Task statement
After the line containing "RTC1 pin SDA: D1 -> D8", copy nothing more; up to and including it, copy every line of the listing exactly from the first, leaving out the pictures.

Supplied material
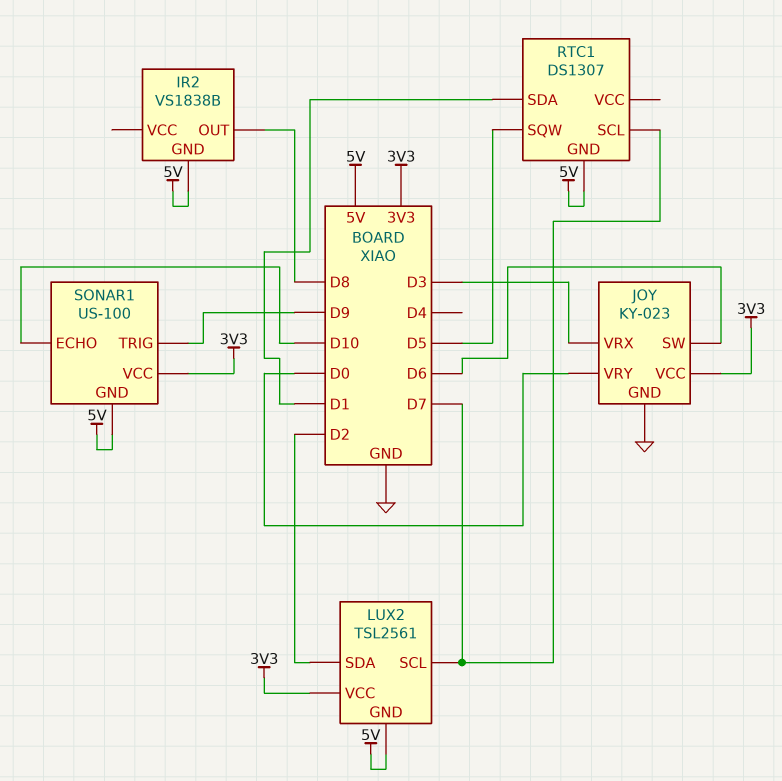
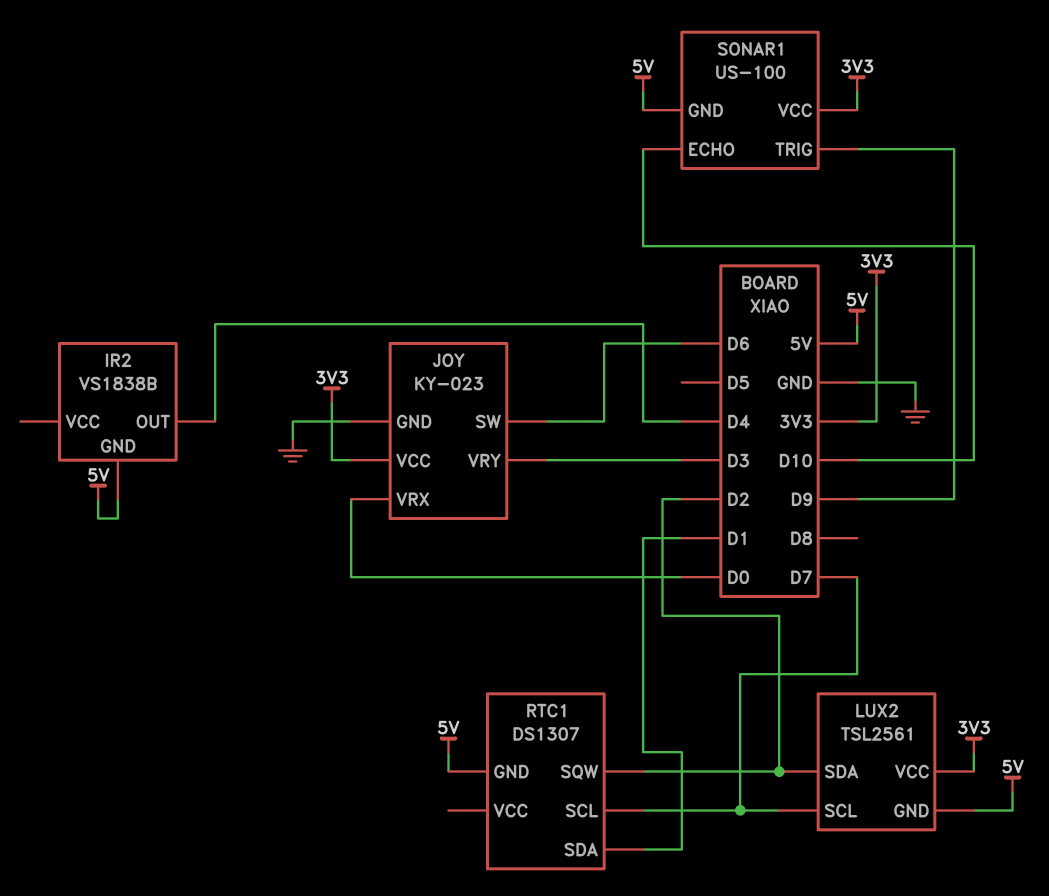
IR2 pin OUT: D8 -> D4
JOY pin VRX: D3 -> D0
JOY pin VRY: D0 -> D3
RTC1 pin SQW: D5 -> D2

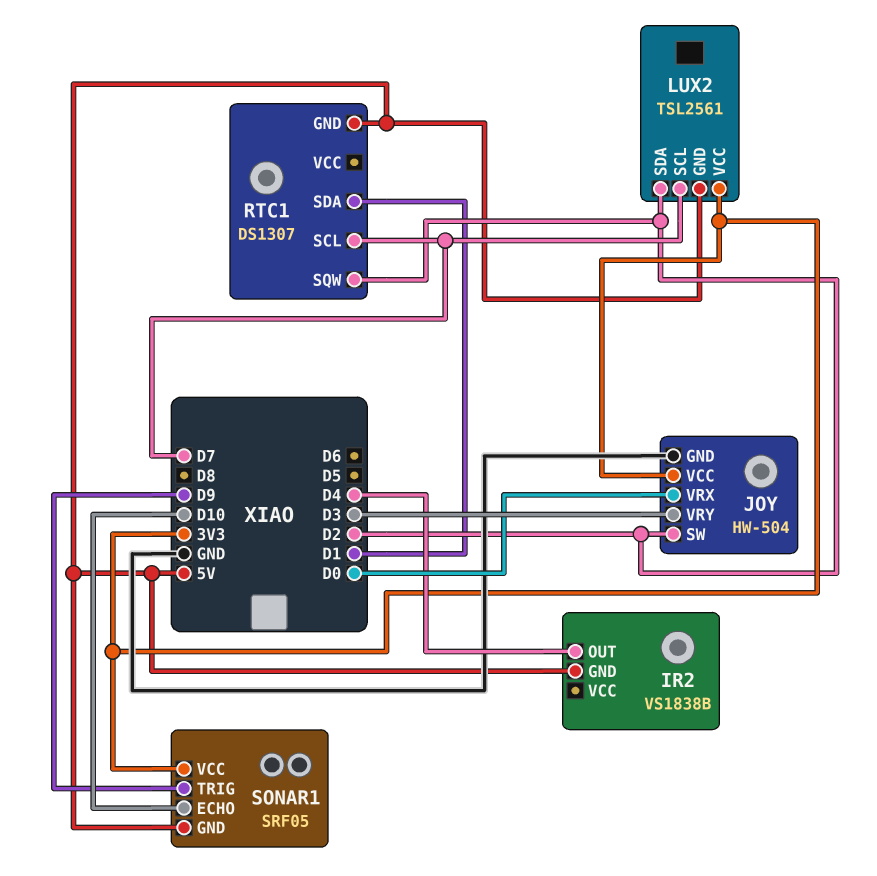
JOY: KY-023 -> HW-504
JOY pin SW: D6 -> D2
SONAR1: US-100 -> SRF05

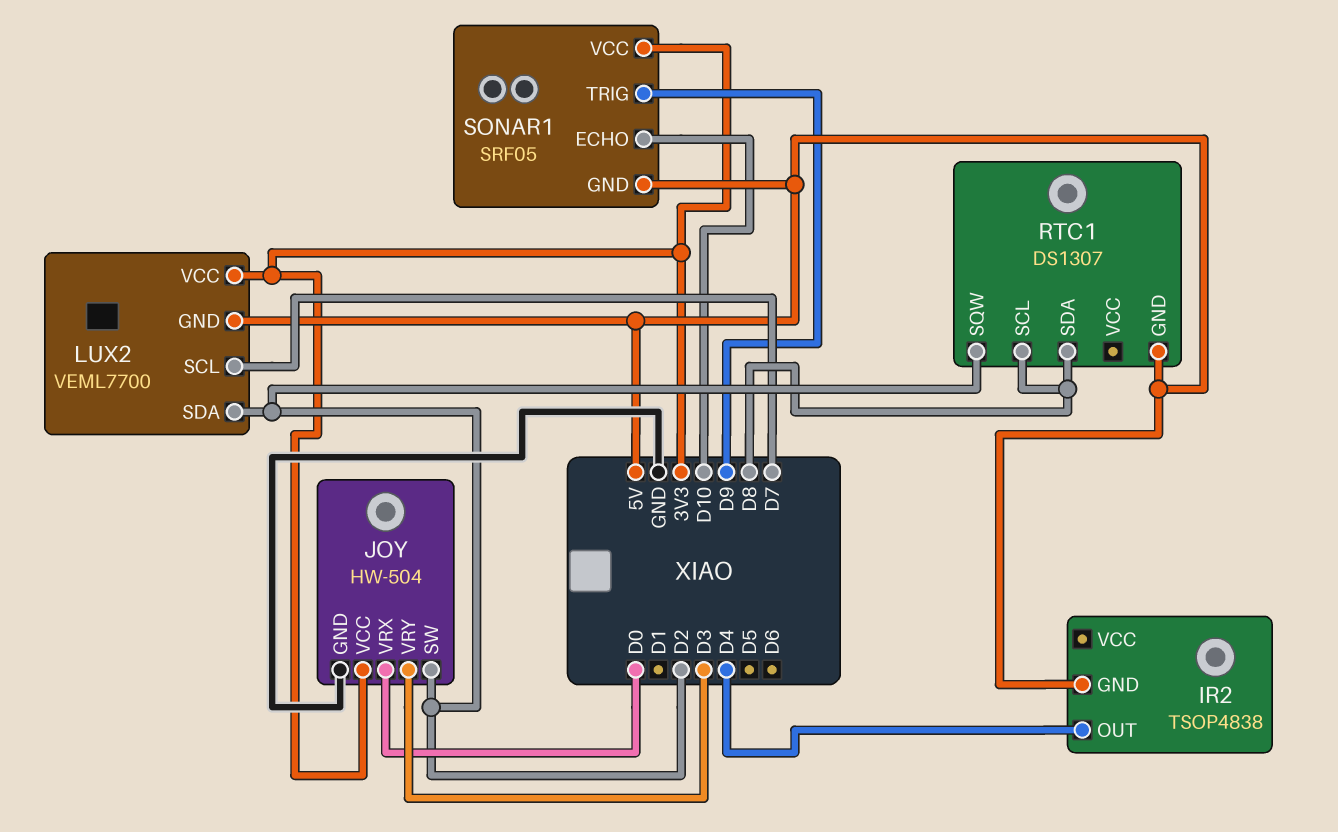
IR2: VS1838B -> TSOP4838
LUX2: TSL2561 -> VEML7700
RTC1 pin SCL: D7 -> D8
RTC1 pin SDA: D1 -> D8

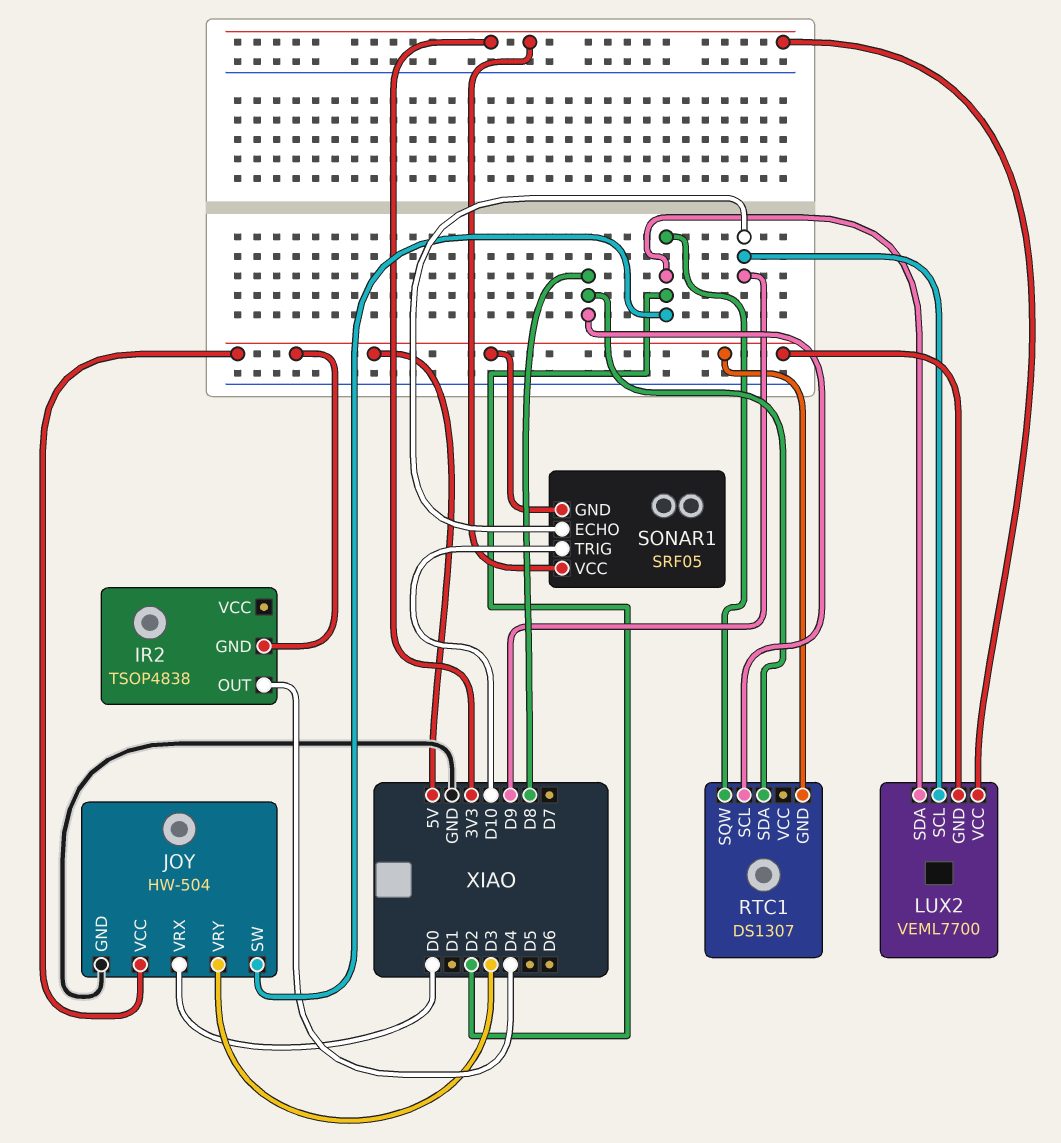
JOY pin VCC: 3V3 -> 5V
LUX2 pin SCL: D7 -> D9
SONAR1 pin ECHO: D10 -> D9
SONAR1 pin TRIG: D9 -> D10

Expected answer
IR2 pin OUT: D8 -> D4
JOY pin VRX: D3 -> D0
JOY pin VRY: D0 -> D3
RTC1 pin SQW: D5 -> D2

JOY: KY-023 -> HW-504
JOY pin SW: D6 -> D2
SONAR1: US-100 -> SRF05

IR2: VS1838B -> TSOP4838
LUX2: TSL2561 -> VEML7700
RTC1 pin SCL: D7 -> D8
RTC1 pin SDA: D1 -> D8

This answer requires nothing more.